- [WHAT IS BEING ASKED]:
Your task is to copy the listing exactly, with the pictures left out.

- [RECORDED INFORMATION]:
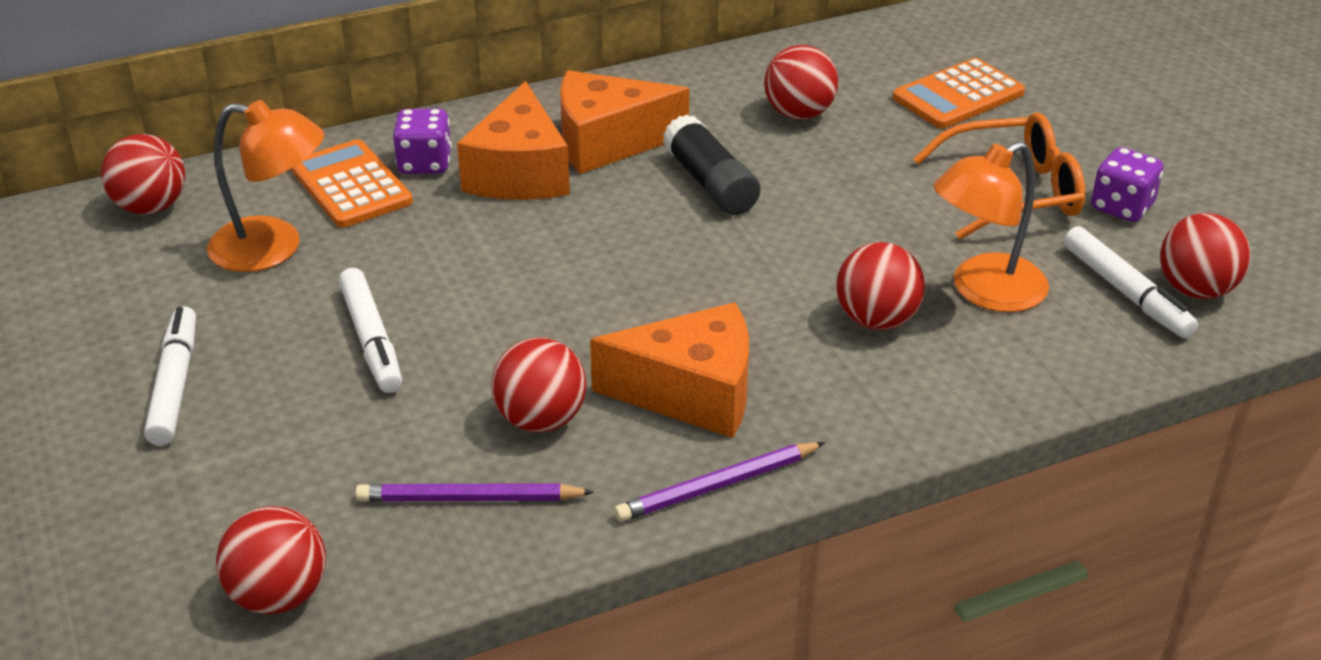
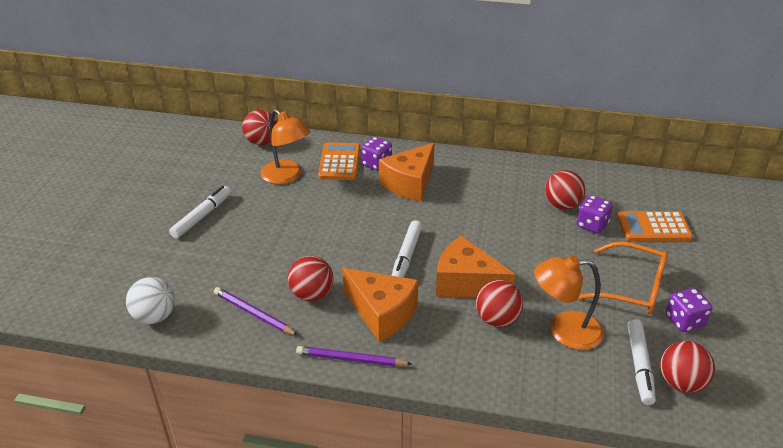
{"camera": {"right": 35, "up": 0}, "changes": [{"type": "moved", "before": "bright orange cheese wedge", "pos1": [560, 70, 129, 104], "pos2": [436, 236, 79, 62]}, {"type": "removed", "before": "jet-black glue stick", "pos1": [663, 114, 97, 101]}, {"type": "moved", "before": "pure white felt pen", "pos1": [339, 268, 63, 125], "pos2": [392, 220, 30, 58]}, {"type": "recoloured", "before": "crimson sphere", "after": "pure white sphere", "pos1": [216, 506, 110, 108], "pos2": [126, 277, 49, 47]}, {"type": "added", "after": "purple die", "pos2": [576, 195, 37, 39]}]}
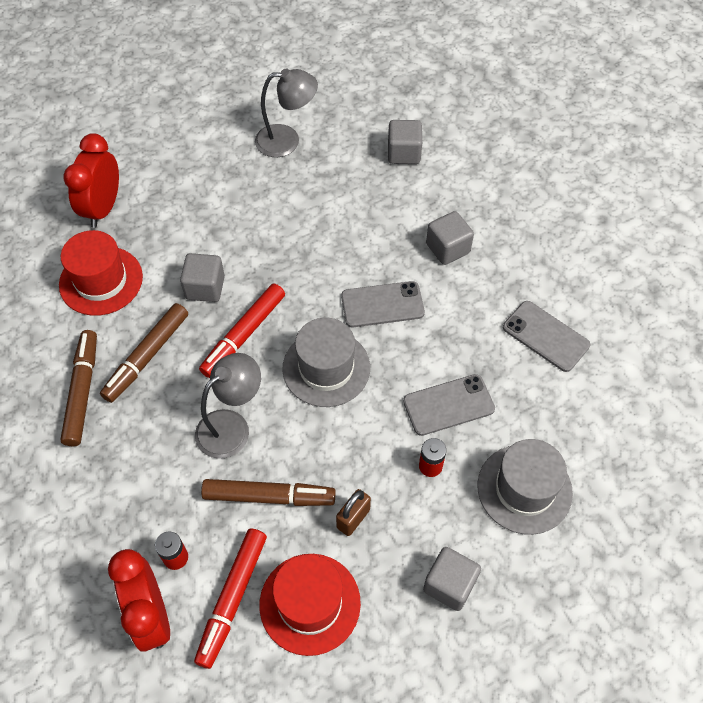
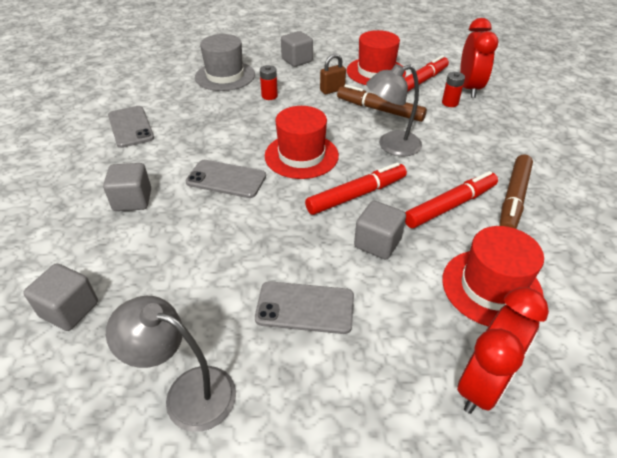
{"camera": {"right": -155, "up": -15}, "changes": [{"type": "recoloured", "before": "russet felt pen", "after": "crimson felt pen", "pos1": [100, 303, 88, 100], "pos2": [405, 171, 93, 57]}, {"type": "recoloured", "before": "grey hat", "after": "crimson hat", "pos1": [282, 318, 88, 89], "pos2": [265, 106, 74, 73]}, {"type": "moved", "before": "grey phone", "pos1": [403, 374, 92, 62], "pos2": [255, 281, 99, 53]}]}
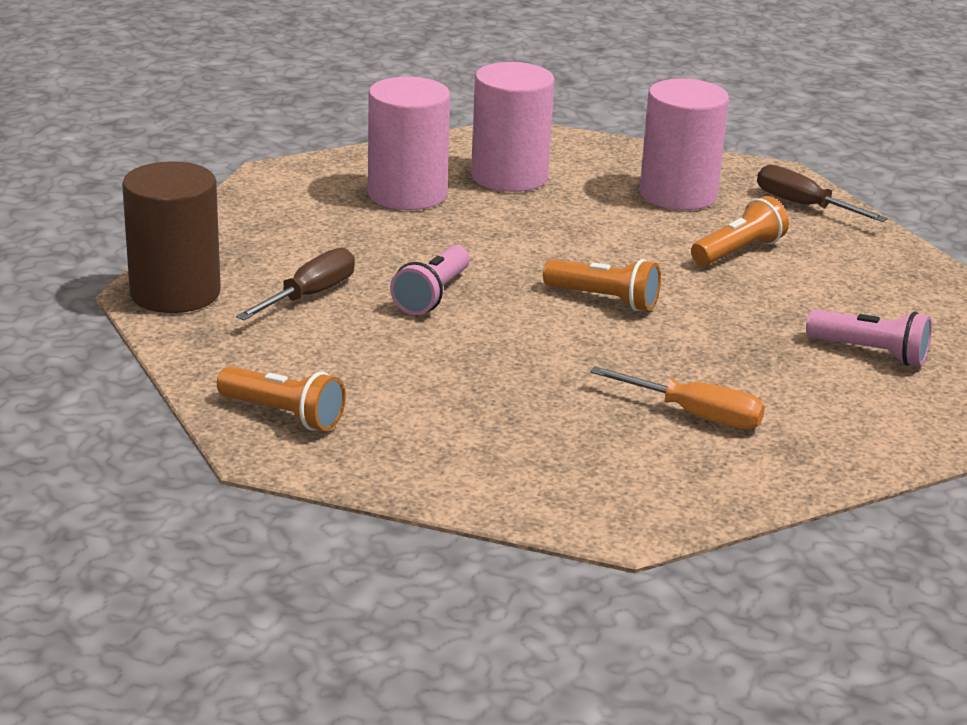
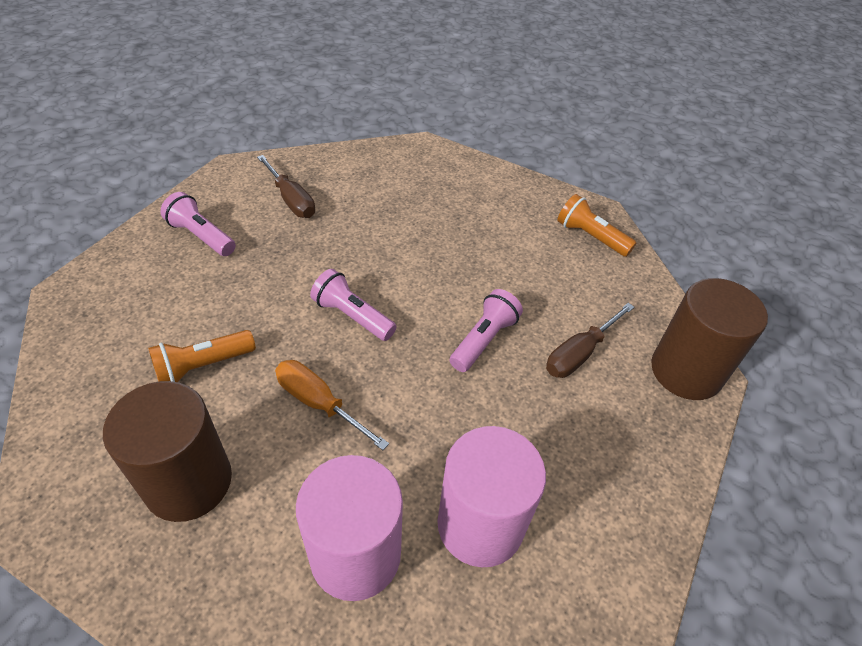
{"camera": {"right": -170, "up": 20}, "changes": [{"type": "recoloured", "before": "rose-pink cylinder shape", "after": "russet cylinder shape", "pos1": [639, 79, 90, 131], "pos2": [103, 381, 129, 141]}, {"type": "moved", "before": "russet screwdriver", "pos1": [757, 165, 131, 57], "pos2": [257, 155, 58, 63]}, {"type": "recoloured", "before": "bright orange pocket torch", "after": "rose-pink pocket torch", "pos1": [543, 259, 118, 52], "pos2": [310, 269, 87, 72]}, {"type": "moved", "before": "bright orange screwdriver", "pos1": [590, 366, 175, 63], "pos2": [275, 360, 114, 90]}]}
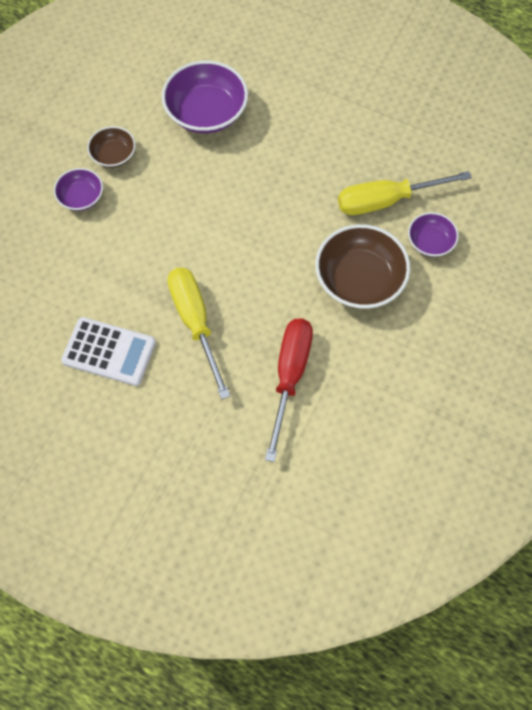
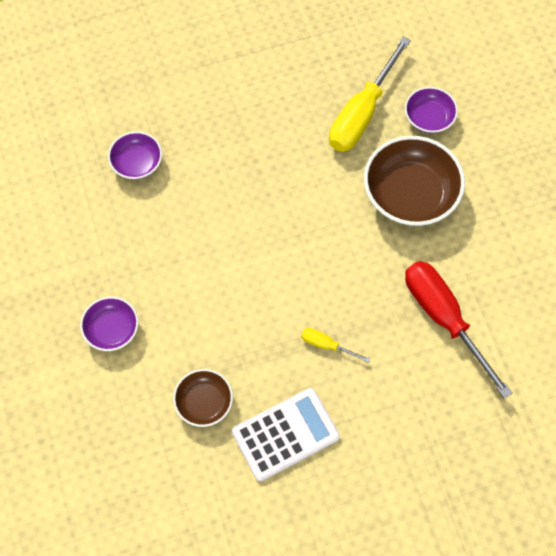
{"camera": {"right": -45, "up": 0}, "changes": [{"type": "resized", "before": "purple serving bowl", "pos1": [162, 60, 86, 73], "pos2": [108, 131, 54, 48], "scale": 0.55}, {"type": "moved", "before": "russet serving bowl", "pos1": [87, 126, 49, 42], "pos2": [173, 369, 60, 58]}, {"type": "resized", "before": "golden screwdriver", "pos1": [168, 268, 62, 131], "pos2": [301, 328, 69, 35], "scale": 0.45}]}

- [EXERCISE RESULT]:
{"camera": {"right": 35, "up": 0}, "changes": [{"type": "moved", "before": "bright orange cheese wedge", "pos1": [560, 70, 129, 104], "pos2": [436, 236, 79, 62]}, {"type": "removed", "before": "jet-black glue stick", "pos1": [663, 114, 97, 101]}, {"type": "moved", "before": "pure white felt pen", "pos1": [339, 268, 63, 125], "pos2": [392, 220, 30, 58]}, {"type": "recoloured", "before": "crimson sphere", "after": "pure white sphere", "pos1": [216, 506, 110, 108], "pos2": [126, 277, 49, 47]}, {"type": "added", "after": "purple die", "pos2": [576, 195, 37, 39]}]}
{"camera": {"right": -155, "up": -15}, "changes": [{"type": "recoloured", "before": "russet felt pen", "after": "crimson felt pen", "pos1": [100, 303, 88, 100], "pos2": [405, 171, 93, 57]}, {"type": "recoloured", "before": "grey hat", "after": "crimson hat", "pos1": [282, 318, 88, 89], "pos2": [265, 106, 74, 73]}, {"type": "moved", "before": "grey phone", "pos1": [403, 374, 92, 62], "pos2": [255, 281, 99, 53]}]}
{"camera": {"right": -170, "up": 20}, "changes": [{"type": "recoloured", "before": "rose-pink cylinder shape", "after": "russet cylinder shape", "pos1": [639, 79, 90, 131], "pos2": [103, 381, 129, 141]}, {"type": "moved", "before": "russet screwdriver", "pos1": [757, 165, 131, 57], "pos2": [257, 155, 58, 63]}, {"type": "recoloured", "before": "bright orange pocket torch", "after": "rose-pink pocket torch", "pos1": [543, 259, 118, 52], "pos2": [310, 269, 87, 72]}, {"type": "moved", "before": "bright orange screwdriver", "pos1": [590, 366, 175, 63], "pos2": [275, 360, 114, 90]}]}
{"camera": {"right": -45, "up": 0}, "changes": [{"type": "resized", "before": "purple serving bowl", "pos1": [162, 60, 86, 73], "pos2": [108, 131, 54, 48], "scale": 0.55}, {"type": "moved", "before": "russet serving bowl", "pos1": [87, 126, 49, 42], "pos2": [173, 369, 60, 58]}, {"type": "resized", "before": "golden screwdriver", "pos1": [168, 268, 62, 131], "pos2": [301, 328, 69, 35], "scale": 0.45}]}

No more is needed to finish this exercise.